**Problem description**
For each line of the data below, test for "replace". Report only the number of lines that pass.

(Items listed in a dataset)
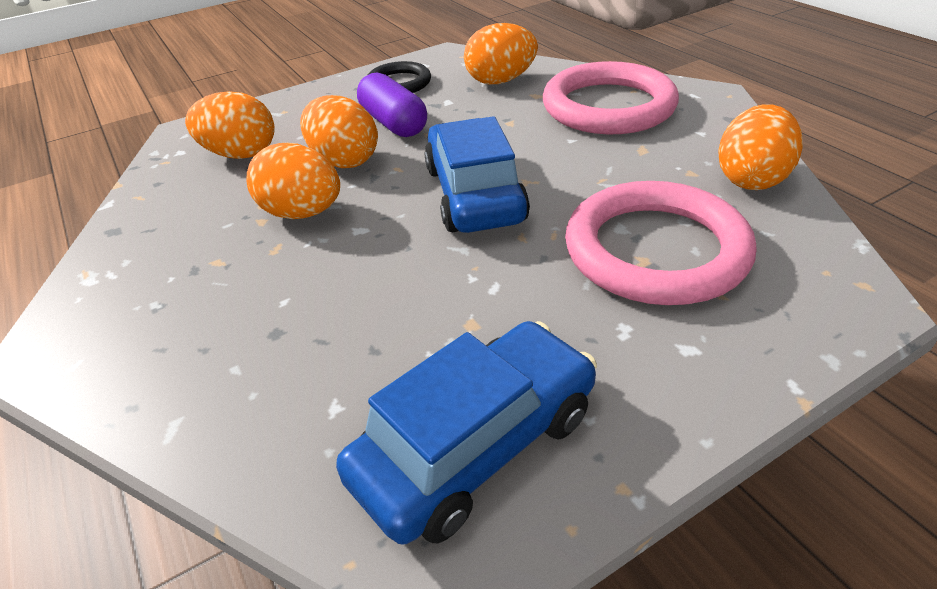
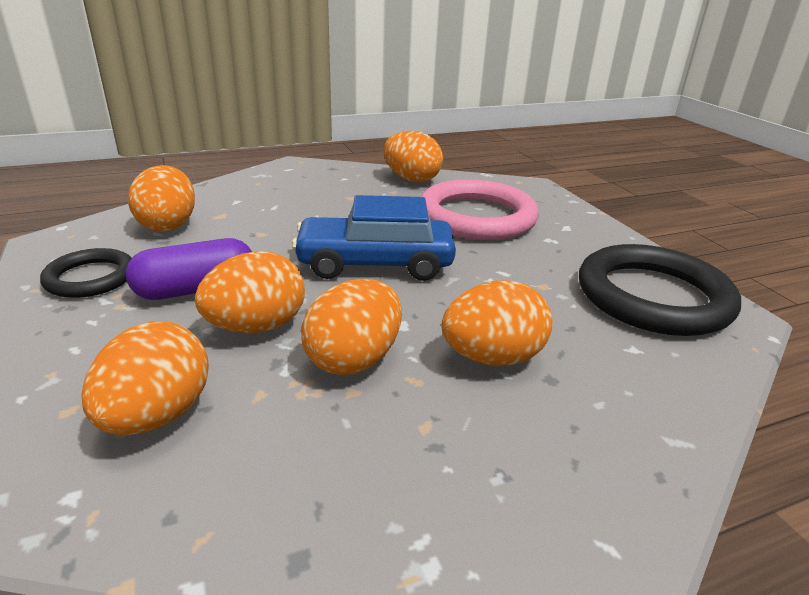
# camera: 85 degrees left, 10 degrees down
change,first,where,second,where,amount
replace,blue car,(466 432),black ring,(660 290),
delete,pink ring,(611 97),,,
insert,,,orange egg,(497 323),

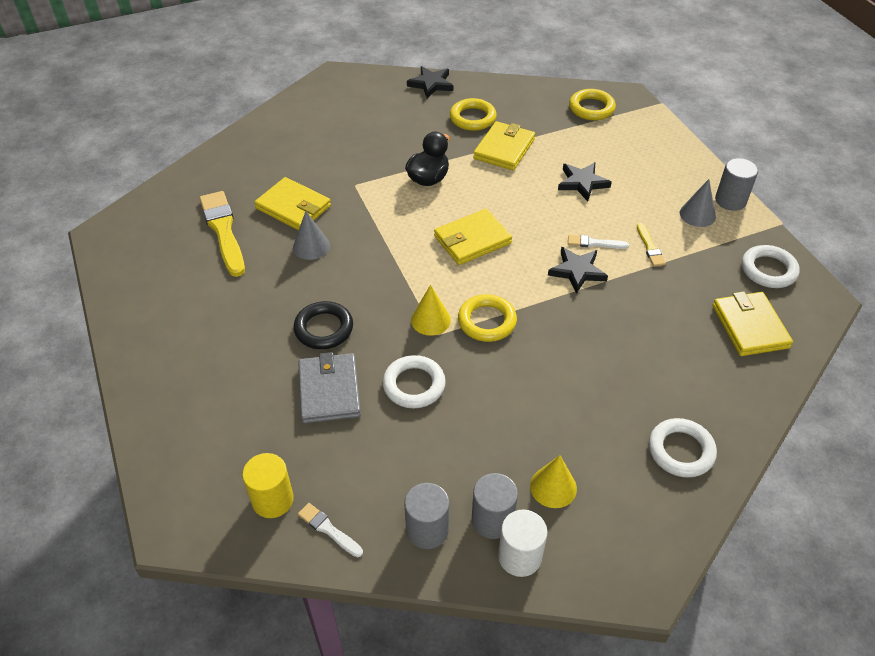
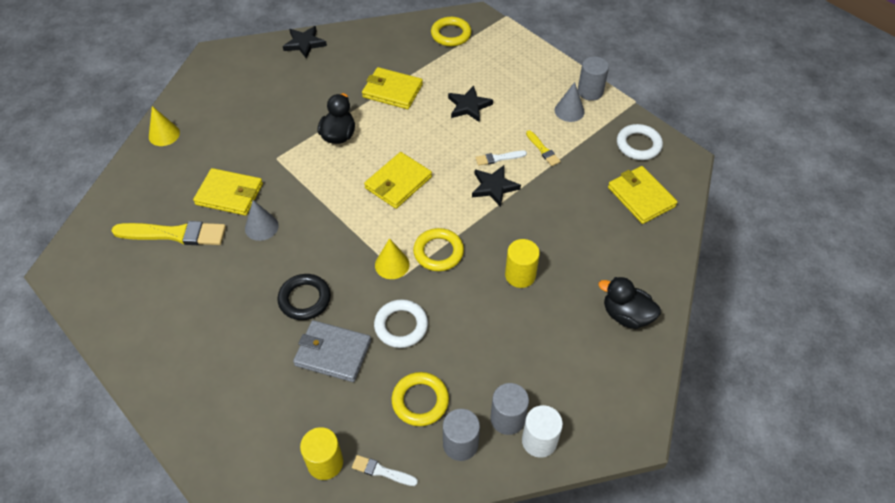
# camera: 20 degrees left, 5 degrees up
change,first,where,second,where,amount
rotate,yellow brush,(222 234),,(168 233),135 degrees clockwise
rotate,grey wallet,(329 387),,(332 351),45 degrees counterclockwise
move,yellow ring,(473 114),,(420 399),
rotate,yellow wallet,(504 145),,(392 88),75 degrees counterclockwise
move,yellow cone,(553 481),,(164 126),
replace,white ring,(683 448),black duck,(629 303),
insert,,,yellow cylinder,(522 263),

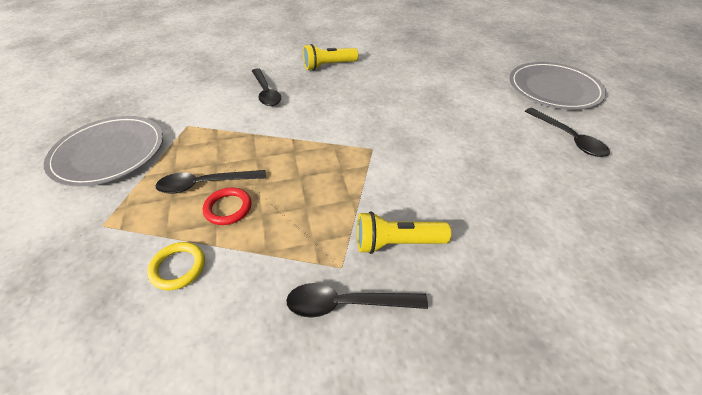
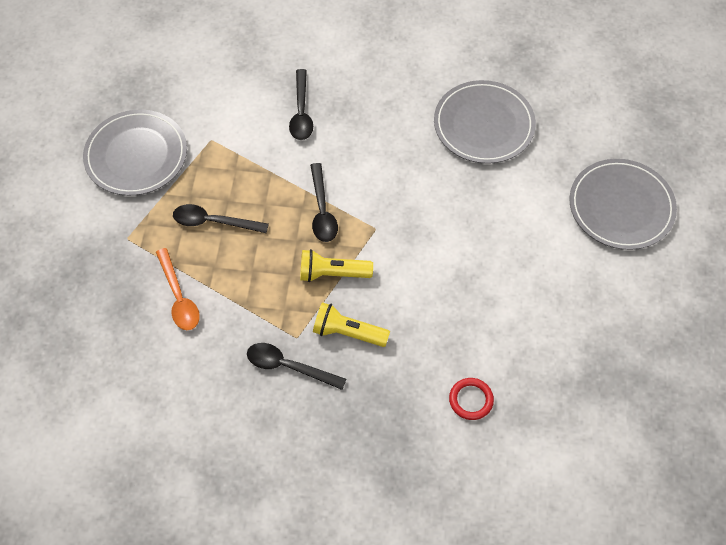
# camera: 20 degrees right, 15 degrees up
change,first,where,second,where,amount
replace,yellow ring,(176 266),orange spoon,(178 289),
move,red ring,(227 206),,(471 399),
move,yellow flashlight,(330 57),,(336 265),
move,black spoon,(567 132),,(324 202),
insert,,,grey plate,(485 122),

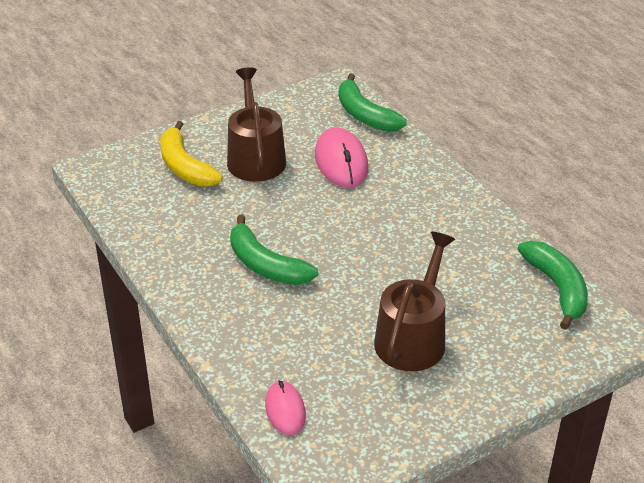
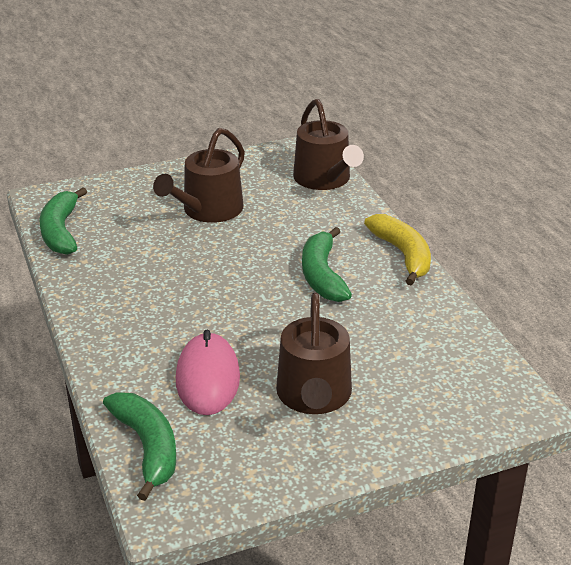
# camera: 170 degrees left, 5 degrees down
change,first,where,second,where,amount
move,yellow banana,(191 154),,(397 249),
rotate,green banana,(274 250),,(327 264),150 degrees counterclockwise
replace,pink mouse,(285 407),brown watering can,(328 144),

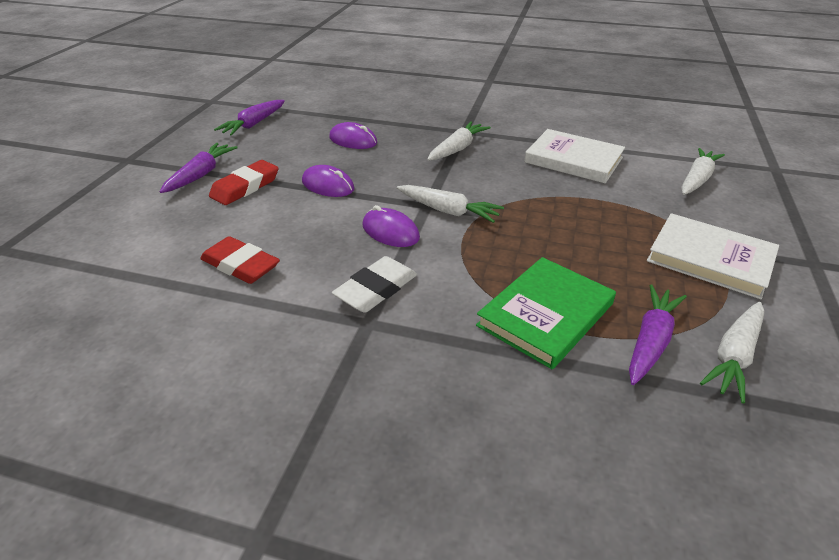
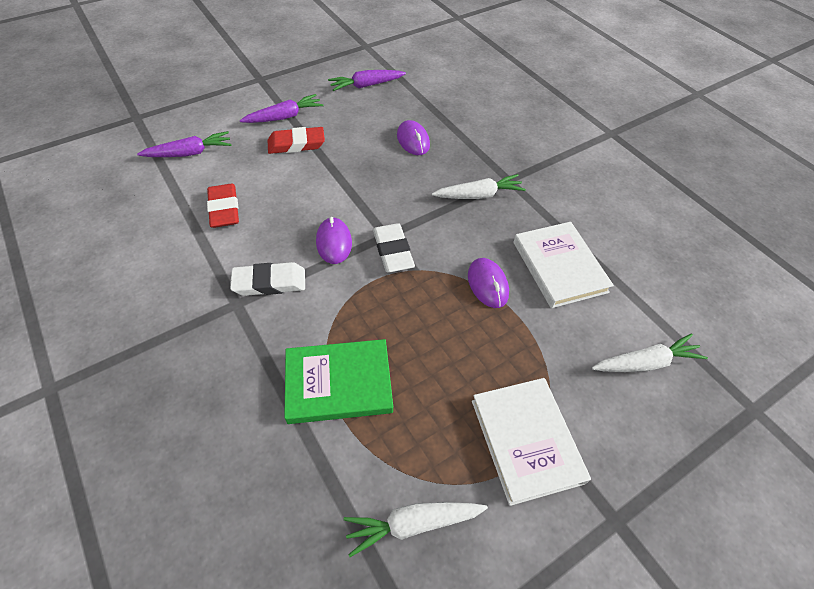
# camera: 40 degrees right, 15 degrees up
change,first,where,second,where,amount
move,purple mouse,(328 181),,(488 283),
replace,white carrot,(450 204),white eraser,(394 247),
move,purple carrot,(658 334),,(184 144),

**Answer for this exercise**
5